**What to do**
Output all entries exactly; images excluded.

Spatial object tracking data

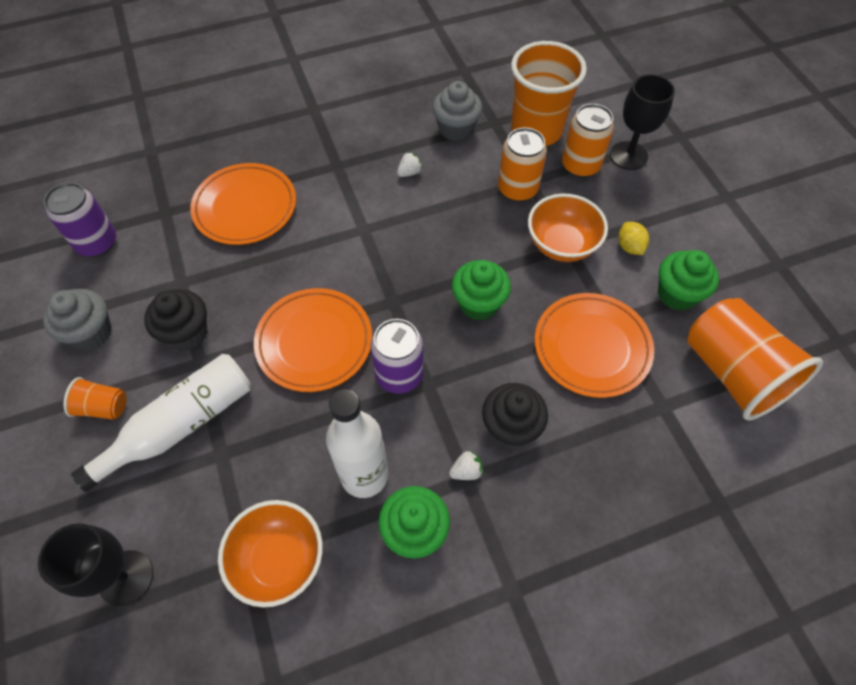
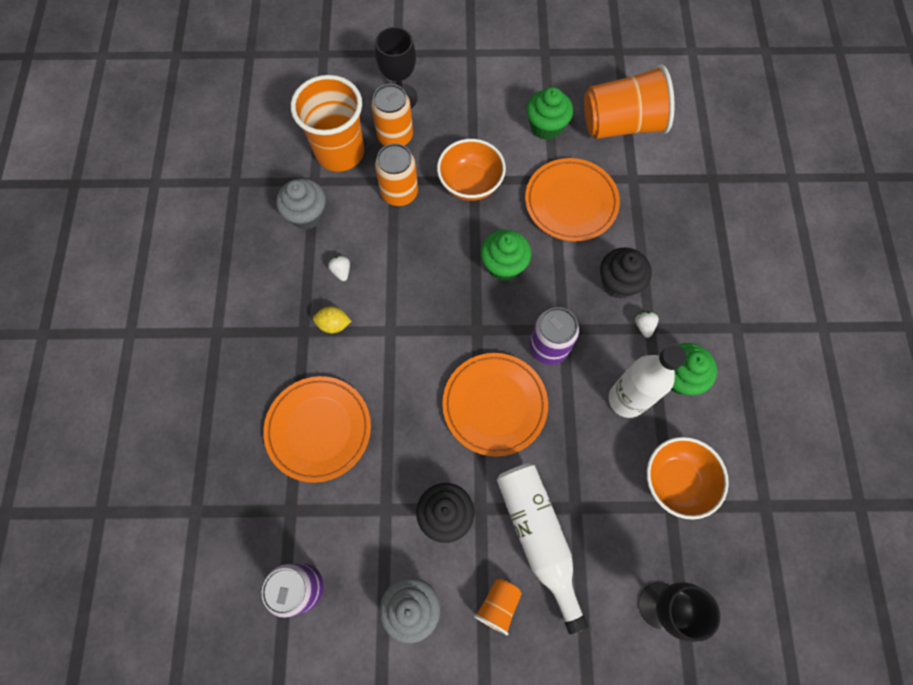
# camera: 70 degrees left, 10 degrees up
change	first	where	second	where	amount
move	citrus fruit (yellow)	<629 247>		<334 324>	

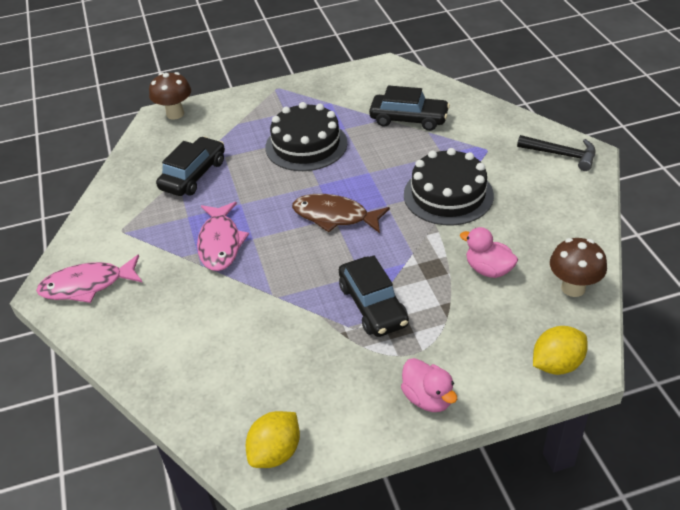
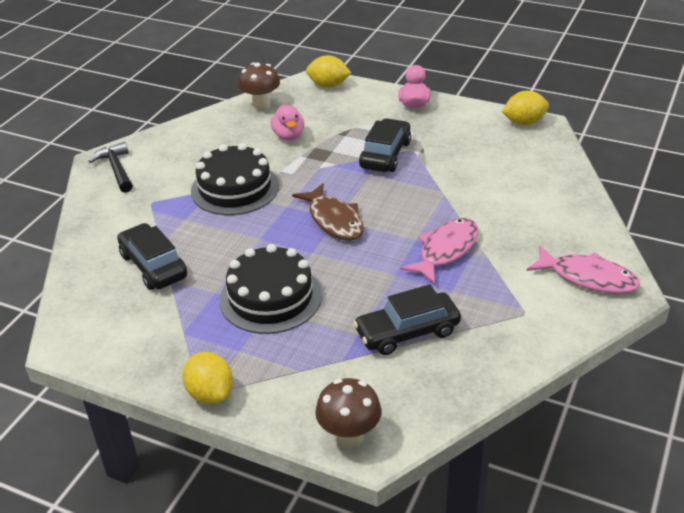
# camera: 140 degrees left, 5 degrees down
change	first	where	second	where	amount
insert			citrus fruit (yellow)	<210 393>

**Response area**
# camera: 70 degrees left, 10 degrees up
change	first	where	second	where	amount
move	citrus fruit (yellow)	<629 247>		<334 324>	

# camera: 140 degrees left, 5 degrees down
change	first	where	second	where	amount
insert			citrus fruit (yellow)	<210 393>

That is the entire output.